— Your task —
Count every line in the data that contains the word "cheese", then report that number alone.

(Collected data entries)
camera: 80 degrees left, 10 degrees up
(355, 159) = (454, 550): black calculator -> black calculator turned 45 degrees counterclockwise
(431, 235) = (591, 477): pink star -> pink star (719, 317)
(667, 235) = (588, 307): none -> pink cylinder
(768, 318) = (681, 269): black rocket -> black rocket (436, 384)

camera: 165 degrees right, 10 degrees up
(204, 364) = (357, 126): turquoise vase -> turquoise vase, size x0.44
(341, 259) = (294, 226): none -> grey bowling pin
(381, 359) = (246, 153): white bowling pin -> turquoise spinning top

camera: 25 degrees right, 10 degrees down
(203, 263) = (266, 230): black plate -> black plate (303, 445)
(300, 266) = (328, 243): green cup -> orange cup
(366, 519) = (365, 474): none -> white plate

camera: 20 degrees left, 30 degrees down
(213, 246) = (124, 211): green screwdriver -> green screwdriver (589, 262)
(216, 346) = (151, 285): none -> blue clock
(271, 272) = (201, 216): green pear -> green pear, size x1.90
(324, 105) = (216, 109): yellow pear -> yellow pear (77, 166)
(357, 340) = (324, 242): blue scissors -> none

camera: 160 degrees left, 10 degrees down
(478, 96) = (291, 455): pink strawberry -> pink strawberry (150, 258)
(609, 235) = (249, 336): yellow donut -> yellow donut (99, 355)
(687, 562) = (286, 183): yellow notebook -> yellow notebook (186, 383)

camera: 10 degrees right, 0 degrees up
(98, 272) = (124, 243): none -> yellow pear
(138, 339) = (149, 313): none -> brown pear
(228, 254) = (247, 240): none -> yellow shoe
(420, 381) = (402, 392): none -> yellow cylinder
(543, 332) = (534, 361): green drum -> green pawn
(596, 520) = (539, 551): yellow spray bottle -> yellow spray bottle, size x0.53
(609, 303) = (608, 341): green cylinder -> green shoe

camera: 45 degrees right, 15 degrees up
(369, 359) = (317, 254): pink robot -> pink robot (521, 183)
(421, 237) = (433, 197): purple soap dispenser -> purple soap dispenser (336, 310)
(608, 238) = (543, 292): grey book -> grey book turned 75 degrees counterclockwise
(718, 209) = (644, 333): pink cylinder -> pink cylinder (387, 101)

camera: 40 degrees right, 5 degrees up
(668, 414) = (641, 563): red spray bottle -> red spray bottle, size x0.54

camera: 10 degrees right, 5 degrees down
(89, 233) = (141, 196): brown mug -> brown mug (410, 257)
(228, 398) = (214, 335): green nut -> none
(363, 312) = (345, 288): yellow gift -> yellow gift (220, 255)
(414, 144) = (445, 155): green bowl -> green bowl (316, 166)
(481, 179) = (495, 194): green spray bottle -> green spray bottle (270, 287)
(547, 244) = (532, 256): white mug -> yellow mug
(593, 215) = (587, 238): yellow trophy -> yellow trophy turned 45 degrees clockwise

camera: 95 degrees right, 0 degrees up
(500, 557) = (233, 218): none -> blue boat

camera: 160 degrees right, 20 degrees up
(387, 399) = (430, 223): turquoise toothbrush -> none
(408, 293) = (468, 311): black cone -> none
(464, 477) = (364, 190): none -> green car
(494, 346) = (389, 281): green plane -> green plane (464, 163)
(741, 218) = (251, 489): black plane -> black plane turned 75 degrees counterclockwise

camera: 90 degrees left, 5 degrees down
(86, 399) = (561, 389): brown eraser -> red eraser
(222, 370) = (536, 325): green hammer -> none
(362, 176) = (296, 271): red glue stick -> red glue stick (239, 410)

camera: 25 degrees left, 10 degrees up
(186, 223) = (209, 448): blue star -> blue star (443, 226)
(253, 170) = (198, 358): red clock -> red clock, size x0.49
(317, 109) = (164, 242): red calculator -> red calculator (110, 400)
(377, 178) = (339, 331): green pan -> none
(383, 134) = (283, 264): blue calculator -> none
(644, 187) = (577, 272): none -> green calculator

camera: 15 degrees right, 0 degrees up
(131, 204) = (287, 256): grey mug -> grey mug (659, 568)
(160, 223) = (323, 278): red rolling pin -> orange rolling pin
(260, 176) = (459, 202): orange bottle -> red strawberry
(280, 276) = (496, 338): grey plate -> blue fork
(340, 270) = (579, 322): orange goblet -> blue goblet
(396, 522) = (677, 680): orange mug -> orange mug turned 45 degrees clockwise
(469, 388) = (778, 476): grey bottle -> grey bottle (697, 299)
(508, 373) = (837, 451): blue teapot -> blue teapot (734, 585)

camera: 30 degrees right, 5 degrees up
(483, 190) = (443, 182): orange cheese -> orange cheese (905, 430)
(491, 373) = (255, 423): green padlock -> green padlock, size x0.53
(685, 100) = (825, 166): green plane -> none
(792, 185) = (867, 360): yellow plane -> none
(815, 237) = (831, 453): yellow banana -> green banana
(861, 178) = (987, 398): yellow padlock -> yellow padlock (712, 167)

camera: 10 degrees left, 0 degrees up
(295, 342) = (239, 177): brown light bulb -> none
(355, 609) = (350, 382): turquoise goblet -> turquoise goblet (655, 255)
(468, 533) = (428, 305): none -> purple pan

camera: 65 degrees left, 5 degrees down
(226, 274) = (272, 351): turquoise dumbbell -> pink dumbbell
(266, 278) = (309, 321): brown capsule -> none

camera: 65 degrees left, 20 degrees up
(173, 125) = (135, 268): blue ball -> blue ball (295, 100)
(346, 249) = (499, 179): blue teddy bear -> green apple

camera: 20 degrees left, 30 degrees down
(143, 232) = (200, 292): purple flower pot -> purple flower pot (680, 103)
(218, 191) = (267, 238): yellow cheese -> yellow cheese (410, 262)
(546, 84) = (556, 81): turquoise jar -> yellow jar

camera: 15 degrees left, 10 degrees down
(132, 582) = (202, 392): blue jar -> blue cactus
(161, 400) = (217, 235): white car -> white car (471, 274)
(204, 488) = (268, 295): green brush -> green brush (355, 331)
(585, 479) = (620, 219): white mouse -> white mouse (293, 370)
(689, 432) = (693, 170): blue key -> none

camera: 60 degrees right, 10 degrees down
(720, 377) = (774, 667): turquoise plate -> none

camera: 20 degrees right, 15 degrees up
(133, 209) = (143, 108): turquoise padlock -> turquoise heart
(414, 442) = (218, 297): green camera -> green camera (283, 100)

— Result —
2